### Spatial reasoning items

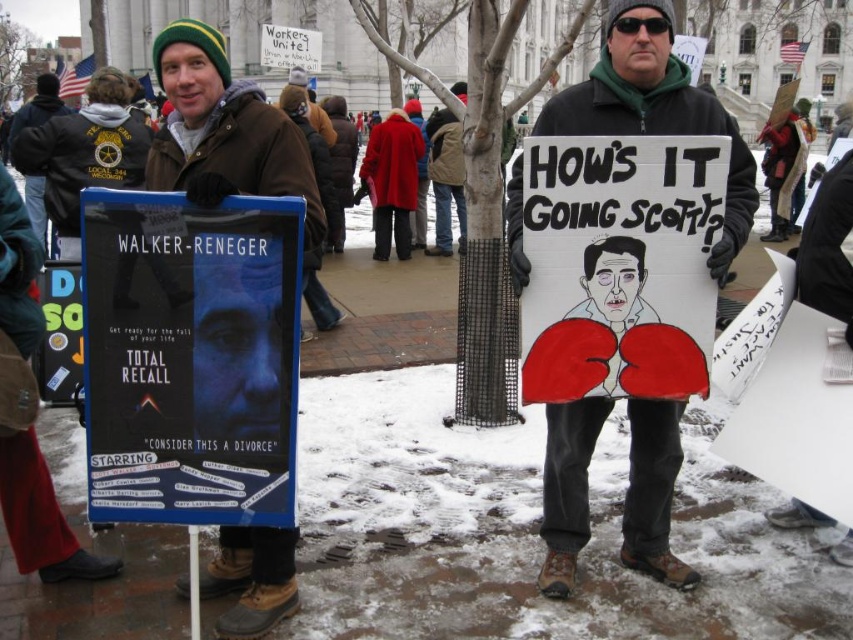
You are a photographer at the protest scene. You want to take a photo that includes both the white cardboard sign at center and the brown leather jacket at center. Considering their sizes, which object should you focus on first to ensure both are clearly visible in the frame?

The white cardboard sign at center has a lesser height compared to the brown leather jacket at center, so you should focus on the brown leather jacket at center first to ensure both are clearly visible in the frame.

You are a photographer trying to capture both the white cardboard sign at center and the matte black sign at center in the same frame. Considering their sizes, which sign will appear larger in the photo?

The matte black sign at center appears larger in the photo because it is taller than the white cardboard sign at center.

You are a photographer trying to capture a clear shot of both the white cardboard sign at center and the brown leather jacket at center in the protest scene. Based on their sizes in the image, which object should you focus on first to ensure it fits entirely within your camera frame?

The white cardboard sign at center occupies less space than the brown leather jacket at center, so you should focus on capturing the brown leather jacket at center first since it takes up more space and requires adjusting the frame to include its entire size.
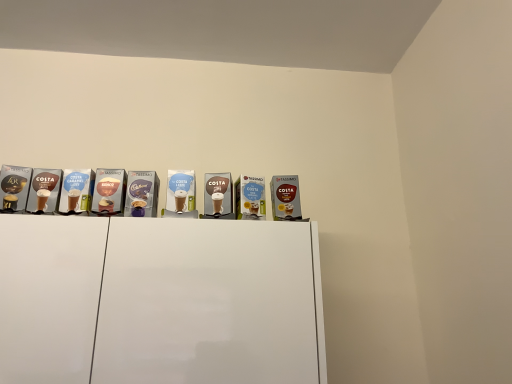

### PROBLEM DETAILS
Rewrite the items as a Markdown table with the columns Row and Text, starting with the line that contains "The white cardboard sign at center has" and going through the end of the items. Number each line in the Row column, skip blank lines, and leave the pictures out.

### ANSWER FOR THIS EXERCISE
| Row | Text |
|---|---|
| 1 | The white cardboard sign at center has a lesser height compared to the brown leather jacket at center, so you should focus on the brown leather jacket at center first to ensure both are clearly visible in the frame. |
| 2 | You are a photographer trying to capture both the white cardboard sign at center and the matte black sign at center in the same frame. Considering their sizes, which sign will appear larger in the photo? |
| 3 | The matte black sign at center appears larger in the photo because it is taller than the white cardboard sign at center. |
| 4 | You are a photographer trying to capture a clear shot of both the white cardboard sign at center and the brown leather jacket at center in the protest scene. Based on their sizes in the image, which object should you focus on first to ensure it fits entirely within your camera frame? |
| 5 | The white cardboard sign at center occupies less space than the brown leather jacket at center, so you should focus on capturing the brown leather jacket at center first since it takes up more space and requires adjusting the frame to include its entire size. |